YOUR INSTRUCTIONS
All the entries that follow are to be returned exactly.
+ + +
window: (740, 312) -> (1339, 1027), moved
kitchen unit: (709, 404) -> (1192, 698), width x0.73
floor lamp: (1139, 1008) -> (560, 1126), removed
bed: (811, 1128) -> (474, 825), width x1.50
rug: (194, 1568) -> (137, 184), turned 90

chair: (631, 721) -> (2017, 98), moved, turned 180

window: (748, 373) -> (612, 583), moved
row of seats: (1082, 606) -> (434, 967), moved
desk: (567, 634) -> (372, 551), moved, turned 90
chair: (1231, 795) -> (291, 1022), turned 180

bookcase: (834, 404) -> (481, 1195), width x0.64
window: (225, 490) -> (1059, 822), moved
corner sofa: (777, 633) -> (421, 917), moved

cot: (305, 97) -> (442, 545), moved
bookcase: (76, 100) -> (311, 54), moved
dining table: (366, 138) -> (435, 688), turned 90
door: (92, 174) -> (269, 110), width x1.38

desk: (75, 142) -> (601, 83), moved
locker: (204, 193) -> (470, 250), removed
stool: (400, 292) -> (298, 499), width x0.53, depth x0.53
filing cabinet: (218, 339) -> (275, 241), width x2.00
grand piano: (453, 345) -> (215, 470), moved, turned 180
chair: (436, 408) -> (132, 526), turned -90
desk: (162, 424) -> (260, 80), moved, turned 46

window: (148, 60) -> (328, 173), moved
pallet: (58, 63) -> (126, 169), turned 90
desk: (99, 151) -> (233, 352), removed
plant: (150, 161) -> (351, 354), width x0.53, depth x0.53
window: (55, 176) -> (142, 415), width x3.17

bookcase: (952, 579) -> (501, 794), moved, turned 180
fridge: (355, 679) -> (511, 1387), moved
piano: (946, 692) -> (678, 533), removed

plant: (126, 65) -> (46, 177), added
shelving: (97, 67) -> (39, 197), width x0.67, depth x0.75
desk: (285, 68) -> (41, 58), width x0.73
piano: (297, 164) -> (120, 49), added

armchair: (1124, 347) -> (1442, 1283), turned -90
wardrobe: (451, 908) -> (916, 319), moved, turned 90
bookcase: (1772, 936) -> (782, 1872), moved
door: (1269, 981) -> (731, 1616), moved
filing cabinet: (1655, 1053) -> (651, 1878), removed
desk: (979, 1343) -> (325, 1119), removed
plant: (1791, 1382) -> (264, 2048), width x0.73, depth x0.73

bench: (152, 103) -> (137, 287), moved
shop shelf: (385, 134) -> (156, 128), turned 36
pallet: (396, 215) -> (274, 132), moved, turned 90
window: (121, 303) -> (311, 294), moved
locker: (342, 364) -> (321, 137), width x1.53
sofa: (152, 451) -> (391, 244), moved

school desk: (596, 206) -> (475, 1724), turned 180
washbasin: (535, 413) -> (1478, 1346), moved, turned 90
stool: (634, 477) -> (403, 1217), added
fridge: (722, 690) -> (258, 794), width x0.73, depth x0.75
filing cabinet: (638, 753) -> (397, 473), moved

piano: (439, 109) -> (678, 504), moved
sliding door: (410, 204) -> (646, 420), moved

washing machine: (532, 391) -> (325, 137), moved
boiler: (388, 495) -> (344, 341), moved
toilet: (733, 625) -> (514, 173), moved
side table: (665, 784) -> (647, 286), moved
+ + +
RESULT OF THE EXERCISE
window: (740, 312) -> (1339, 1027), moved
kitchen unit: (709, 404) -> (1192, 698), width x0.73
floor lamp: (1139, 1008) -> (560, 1126), removed
bed: (811, 1128) -> (474, 825), width x1.50
rug: (194, 1568) -> (137, 184), turned 90

chair: (631, 721) -> (2017, 98), moved, turned 180

window: (748, 373) -> (612, 583), moved
row of seats: (1082, 606) -> (434, 967), moved
desk: (567, 634) -> (372, 551), moved, turned 90
chair: (1231, 795) -> (291, 1022), turned 180

bookcase: (834, 404) -> (481, 1195), width x0.64
window: (225, 490) -> (1059, 822), moved
corner sofa: (777, 633) -> (421, 917), moved

cot: (305, 97) -> (442, 545), moved
bookcase: (76, 100) -> (311, 54), moved
dining table: (366, 138) -> (435, 688), turned 90
door: (92, 174) -> (269, 110), width x1.38

desk: (75, 142) -> (601, 83), moved
locker: (204, 193) -> (470, 250), removed
stool: (400, 292) -> (298, 499), width x0.53, depth x0.53
filing cabinet: (218, 339) -> (275, 241), width x2.00
grand piano: (453, 345) -> (215, 470), moved, turned 180
chair: (436, 408) -> (132, 526), turned -90
desk: (162, 424) -> (260, 80), moved, turned 46

window: (148, 60) -> (328, 173), moved
pallet: (58, 63) -> (126, 169), turned 90
desk: (99, 151) -> (233, 352), removed
plant: (150, 161) -> (351, 354), width x0.53, depth x0.53
window: (55, 176) -> (142, 415), width x3.17

bookcase: (952, 579) -> (501, 794), moved, turned 180
fridge: (355, 679) -> (511, 1387), moved
piano: (946, 692) -> (678, 533), removed

plant: (126, 65) -> (46, 177), added
shelving: (97, 67) -> (39, 197), width x0.67, depth x0.75
desk: (285, 68) -> (41, 58), width x0.73
piano: (297, 164) -> (120, 49), added

armchair: (1124, 347) -> (1442, 1283), turned -90
wardrobe: (451, 908) -> (916, 319), moved, turned 90
bookcase: (1772, 936) -> (782, 1872), moved
door: (1269, 981) -> (731, 1616), moved
filing cabinet: (1655, 1053) -> (651, 1878), removed
desk: (979, 1343) -> (325, 1119), removed
plant: (1791, 1382) -> (264, 2048), width x0.73, depth x0.73

bench: (152, 103) -> (137, 287), moved
shop shelf: (385, 134) -> (156, 128), turned 36
pallet: (396, 215) -> (274, 132), moved, turned 90
window: (121, 303) -> (311, 294), moved
locker: (342, 364) -> (321, 137), width x1.53
sofa: (152, 451) -> (391, 244), moved

school desk: (596, 206) -> (475, 1724), turned 180
washbasin: (535, 413) -> (1478, 1346), moved, turned 90
stool: (634, 477) -> (403, 1217), added
fridge: (722, 690) -> (258, 794), width x0.73, depth x0.75
filing cabinet: (638, 753) -> (397, 473), moved

piano: (439, 109) -> (678, 504), moved
sliding door: (410, 204) -> (646, 420), moved

washing machine: (532, 391) -> (325, 137), moved
boiler: (388, 495) -> (344, 341), moved
toilet: (733, 625) -> (514, 173), moved
side table: (665, 784) -> (647, 286), moved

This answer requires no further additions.